WHAT TO DO >>
Reproduce every entry exactly and leave its pictures out.

STUDY MATERIAL >>
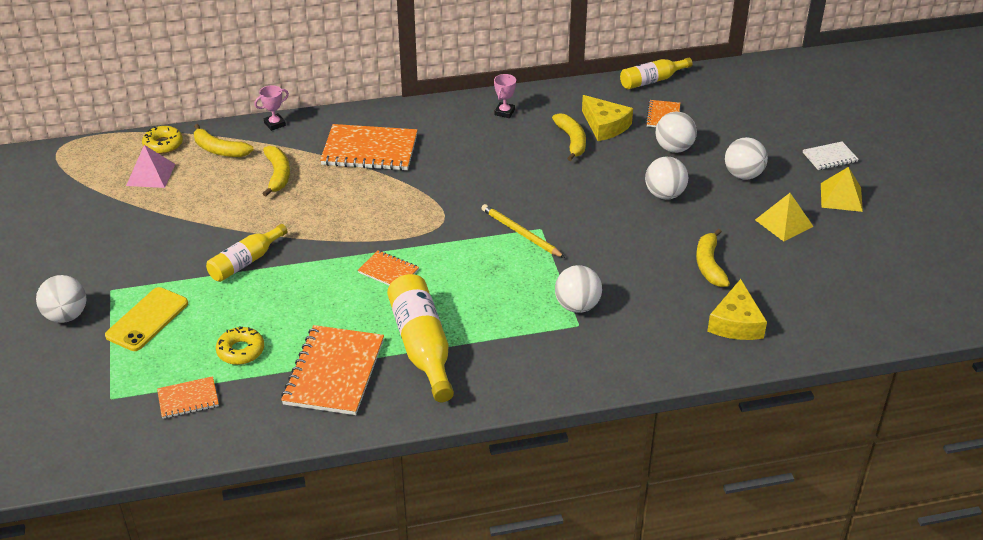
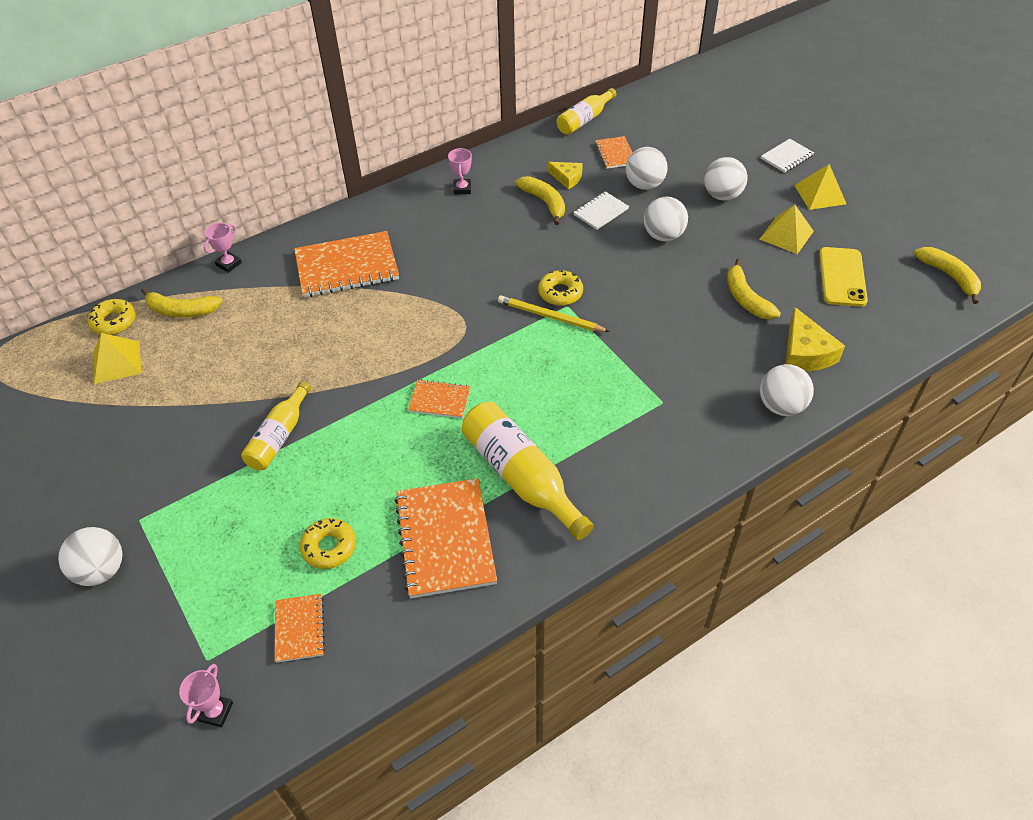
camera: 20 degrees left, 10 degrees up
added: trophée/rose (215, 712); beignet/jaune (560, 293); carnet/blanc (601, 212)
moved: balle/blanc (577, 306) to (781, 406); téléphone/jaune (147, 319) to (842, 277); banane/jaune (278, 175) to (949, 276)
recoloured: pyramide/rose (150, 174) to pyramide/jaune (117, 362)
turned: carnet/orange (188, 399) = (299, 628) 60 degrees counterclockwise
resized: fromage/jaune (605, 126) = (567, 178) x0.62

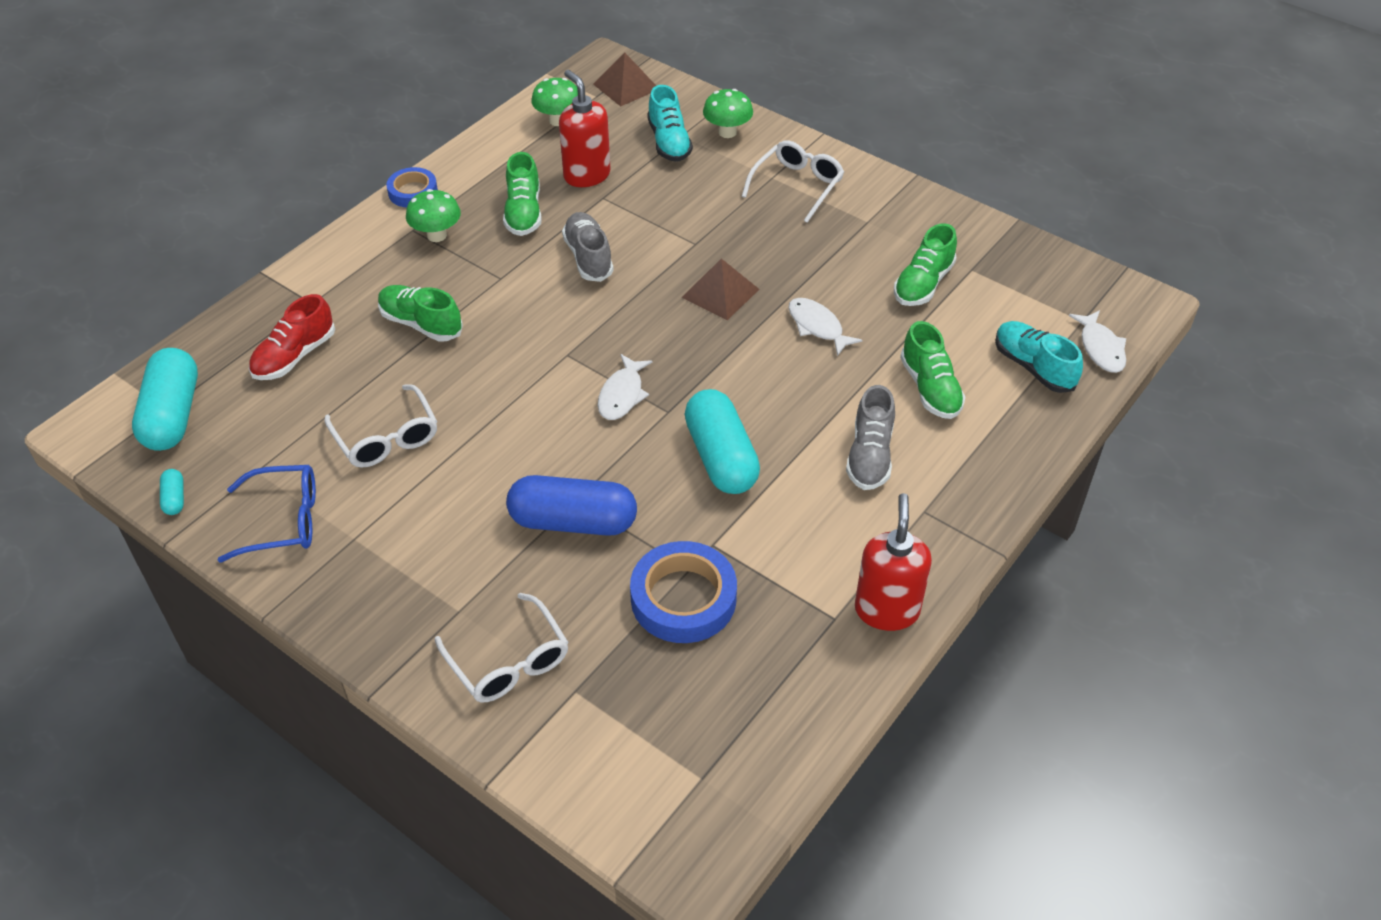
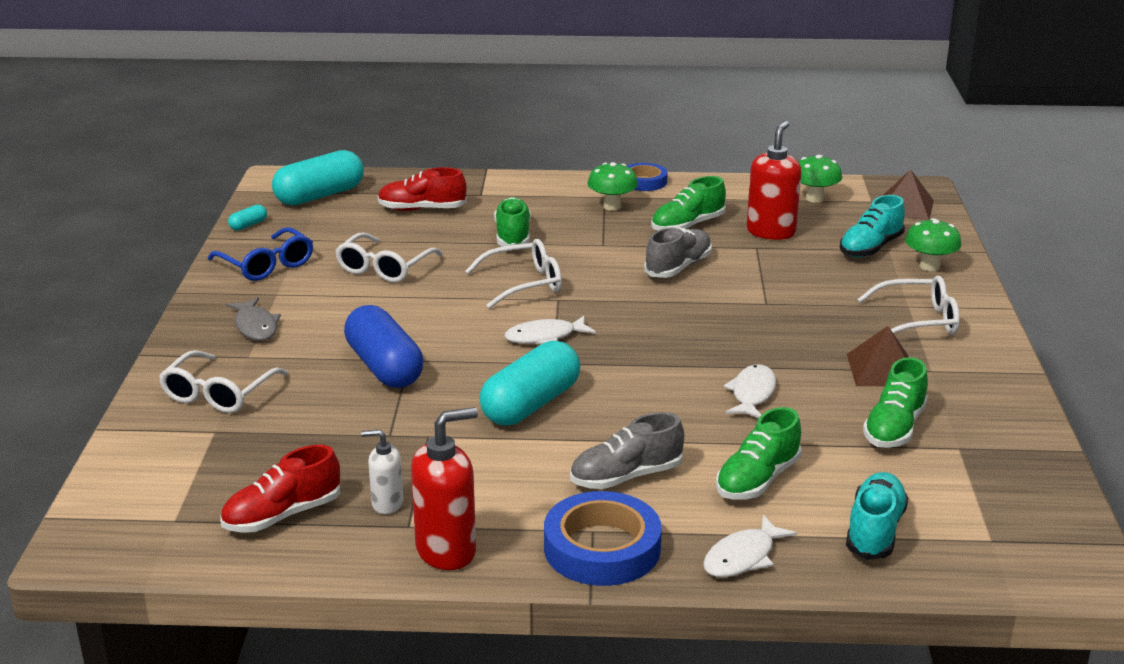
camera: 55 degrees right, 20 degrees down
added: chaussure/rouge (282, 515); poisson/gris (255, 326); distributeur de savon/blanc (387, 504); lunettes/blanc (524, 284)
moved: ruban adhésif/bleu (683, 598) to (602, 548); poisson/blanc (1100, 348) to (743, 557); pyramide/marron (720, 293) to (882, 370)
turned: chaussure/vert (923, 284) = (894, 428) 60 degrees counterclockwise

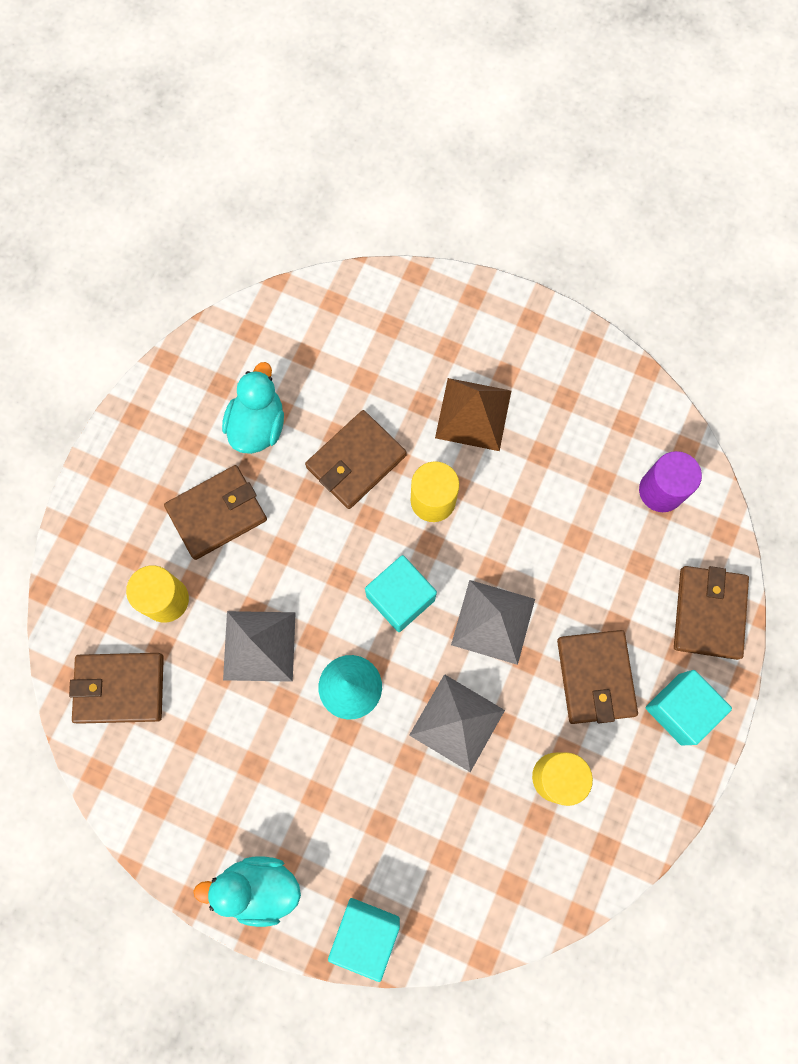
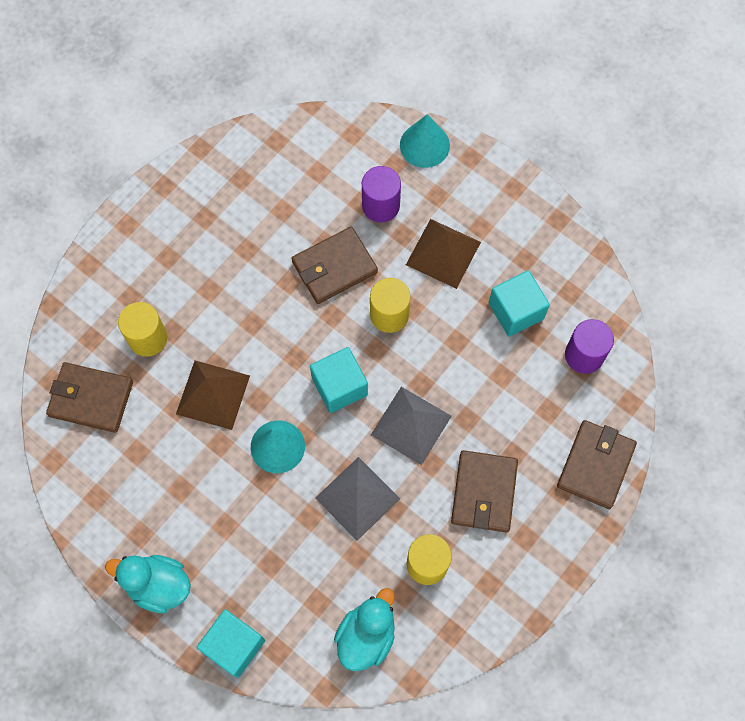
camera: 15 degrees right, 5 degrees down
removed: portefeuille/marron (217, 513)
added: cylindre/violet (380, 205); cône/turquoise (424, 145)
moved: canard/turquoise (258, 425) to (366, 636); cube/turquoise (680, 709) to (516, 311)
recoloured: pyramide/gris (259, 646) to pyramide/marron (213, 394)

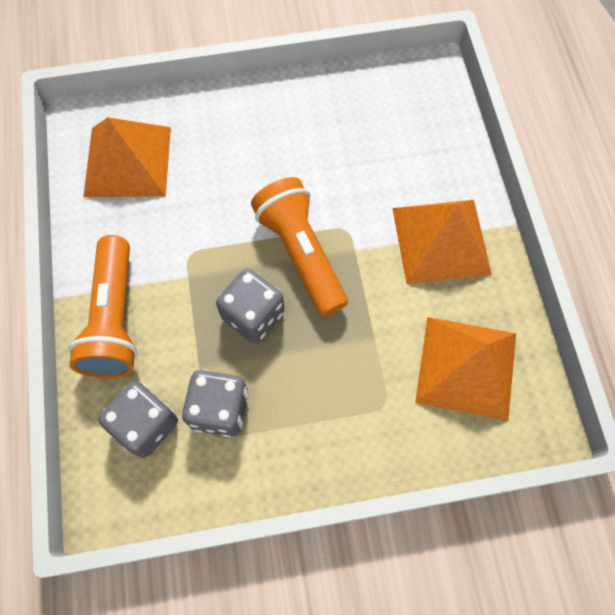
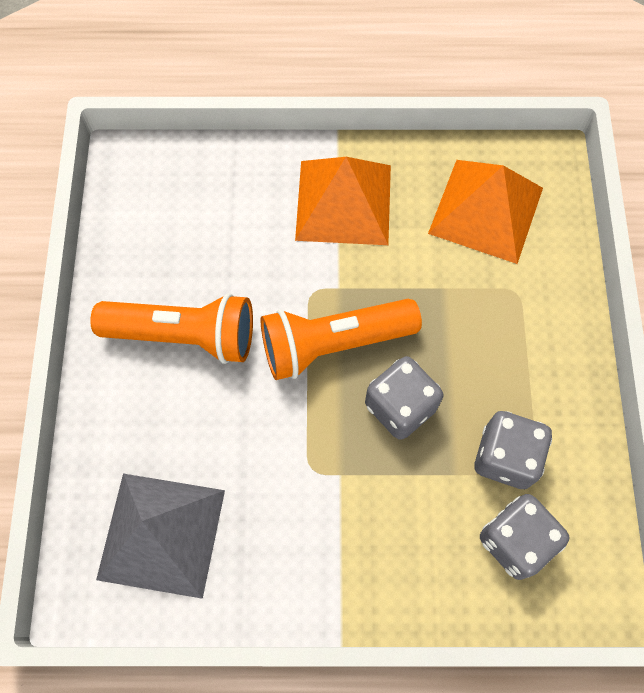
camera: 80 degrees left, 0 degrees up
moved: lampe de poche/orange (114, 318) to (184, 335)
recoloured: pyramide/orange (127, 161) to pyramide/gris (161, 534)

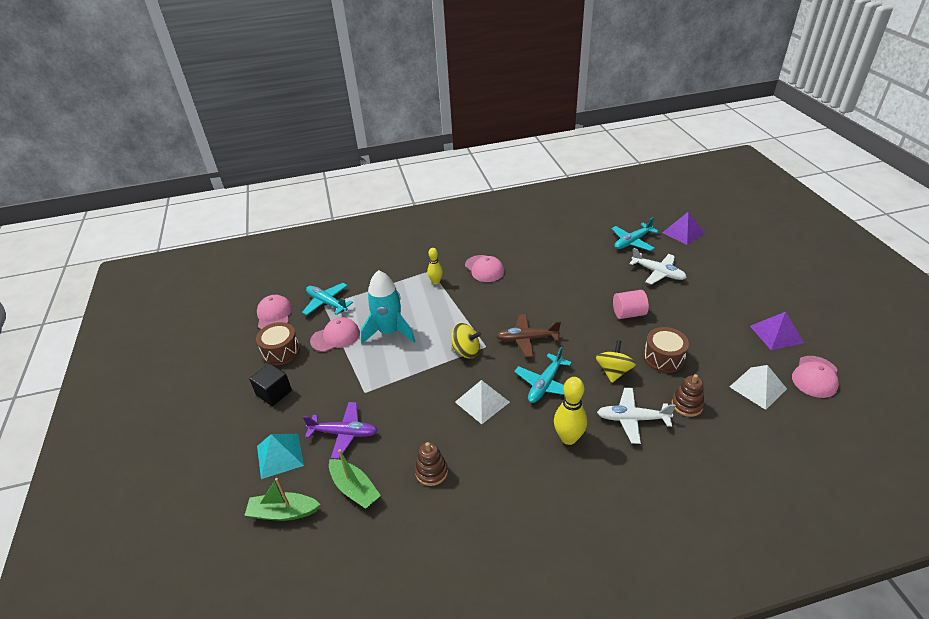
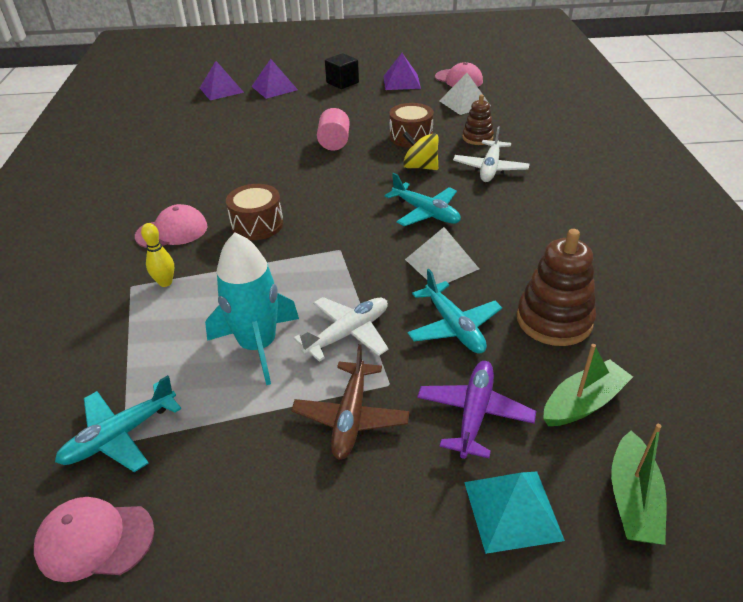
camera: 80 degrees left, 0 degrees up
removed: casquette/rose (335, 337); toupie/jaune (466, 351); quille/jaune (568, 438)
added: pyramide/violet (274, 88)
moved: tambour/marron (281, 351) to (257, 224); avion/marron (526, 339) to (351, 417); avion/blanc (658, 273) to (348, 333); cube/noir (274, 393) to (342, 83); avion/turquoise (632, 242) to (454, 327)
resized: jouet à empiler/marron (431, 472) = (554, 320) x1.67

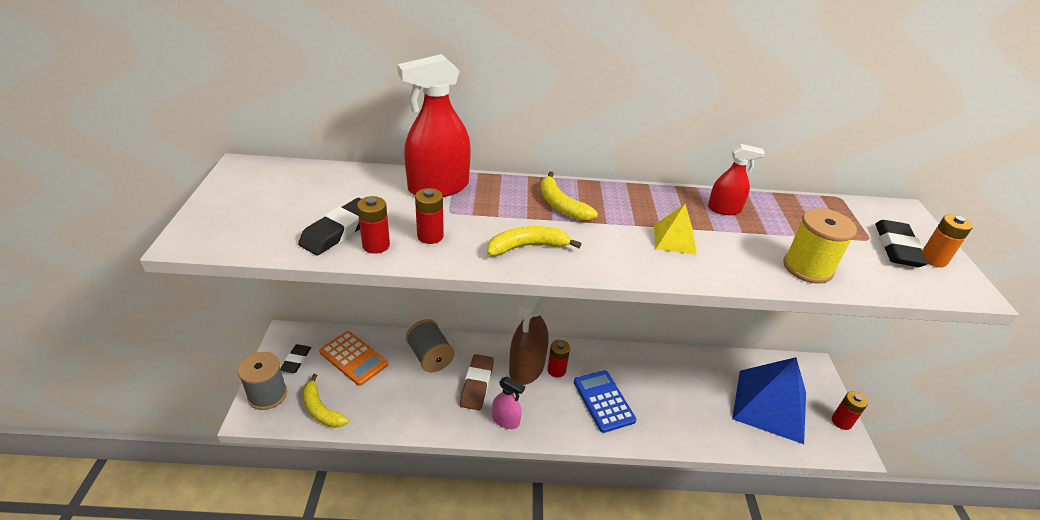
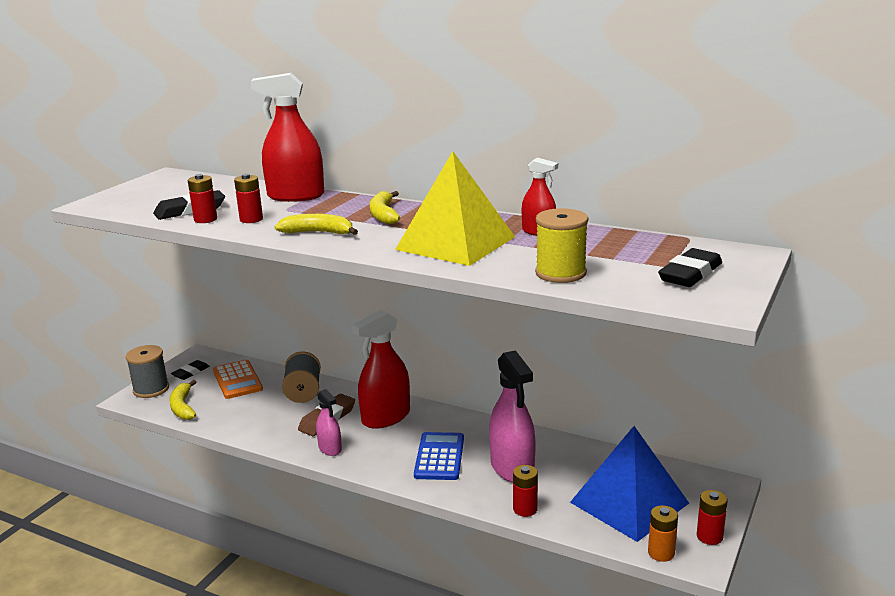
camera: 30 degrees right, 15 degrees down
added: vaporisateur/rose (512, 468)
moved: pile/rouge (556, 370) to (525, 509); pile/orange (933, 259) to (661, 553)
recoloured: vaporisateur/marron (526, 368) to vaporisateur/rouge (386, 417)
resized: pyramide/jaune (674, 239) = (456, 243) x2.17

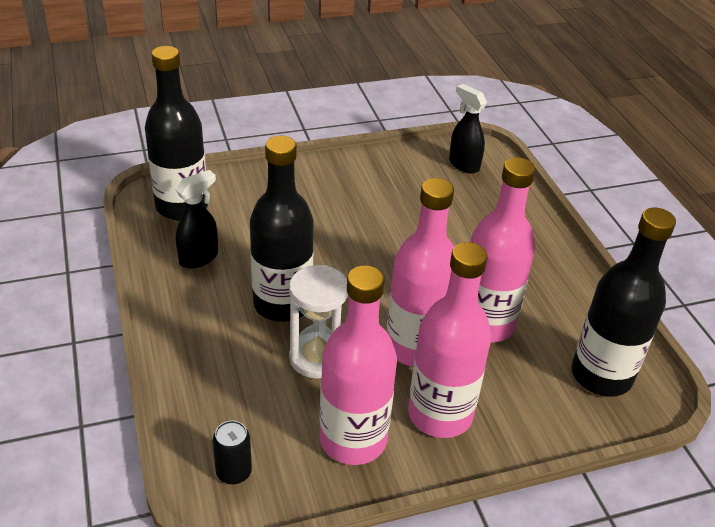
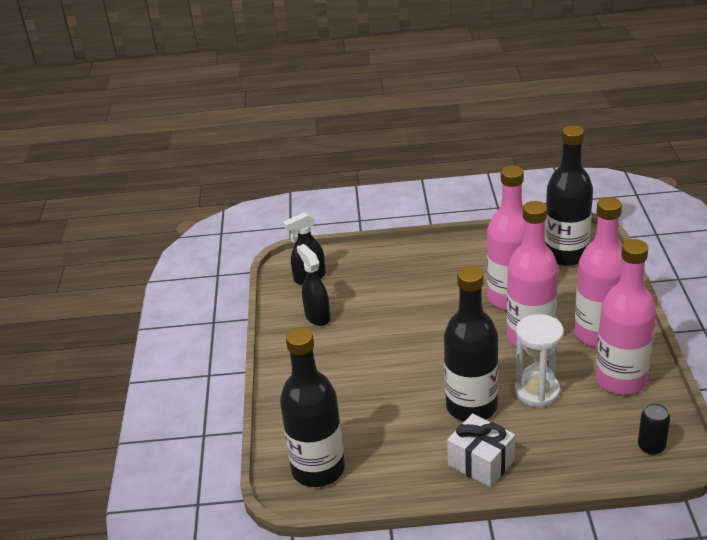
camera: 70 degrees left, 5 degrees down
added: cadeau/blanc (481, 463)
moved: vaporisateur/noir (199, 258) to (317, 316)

EXPECTED OUTPUT >>
camera: 20 degrees left, 10 degrees up
added: trophée/rose (215, 712); beignet/jaune (560, 293); carnet/blanc (601, 212)
moved: balle/blanc (577, 306) to (781, 406); téléphone/jaune (147, 319) to (842, 277); banane/jaune (278, 175) to (949, 276)
recoloured: pyramide/rose (150, 174) to pyramide/jaune (117, 362)
turned: carnet/orange (188, 399) = (299, 628) 60 degrees counterclockwise
resized: fromage/jaune (605, 126) = (567, 178) x0.62

camera: 55 degrees right, 20 degrees down
added: chaussure/rouge (282, 515); poisson/gris (255, 326); distributeur de savon/blanc (387, 504); lunettes/blanc (524, 284)
moved: ruban adhésif/bleu (683, 598) to (602, 548); poisson/blanc (1100, 348) to (743, 557); pyramide/marron (720, 293) to (882, 370)
turned: chaussure/vert (923, 284) = (894, 428) 60 degrees counterclockwise

camera: 15 degrees right, 5 degrees down
removed: portefeuille/marron (217, 513)
added: cylindre/violet (380, 205); cône/turquoise (424, 145)
moved: canard/turquoise (258, 425) to (366, 636); cube/turquoise (680, 709) to (516, 311)
recoloured: pyramide/gris (259, 646) to pyramide/marron (213, 394)

camera: 80 degrees left, 0 degrees up
moved: lampe de poche/orange (114, 318) to (184, 335)
recoloured: pyramide/orange (127, 161) to pyramide/gris (161, 534)

camera: 80 degrees left, 0 degrees up
removed: casquette/rose (335, 337); toupie/jaune (466, 351); quille/jaune (568, 438)
added: pyramide/violet (274, 88)
moved: tambour/marron (281, 351) to (257, 224); avion/marron (526, 339) to (351, 417); avion/blanc (658, 273) to (348, 333); cube/noir (274, 393) to (342, 83); avion/turquoise (632, 242) to (454, 327)
resized: jouet à empiler/marron (431, 472) = (554, 320) x1.67

camera: 30 degrees right, 15 degrees down
added: vaporisateur/rose (512, 468)
moved: pile/rouge (556, 370) to (525, 509); pile/orange (933, 259) to (661, 553)
recoloured: vaporisateur/marron (526, 368) to vaporisateur/rouge (386, 417)
resized: pyramide/jaune (674, 239) = (456, 243) x2.17

camera: 70 degrees left, 5 degrees down
added: cadeau/blanc (481, 463)
moved: vaporisateur/noir (199, 258) to (317, 316)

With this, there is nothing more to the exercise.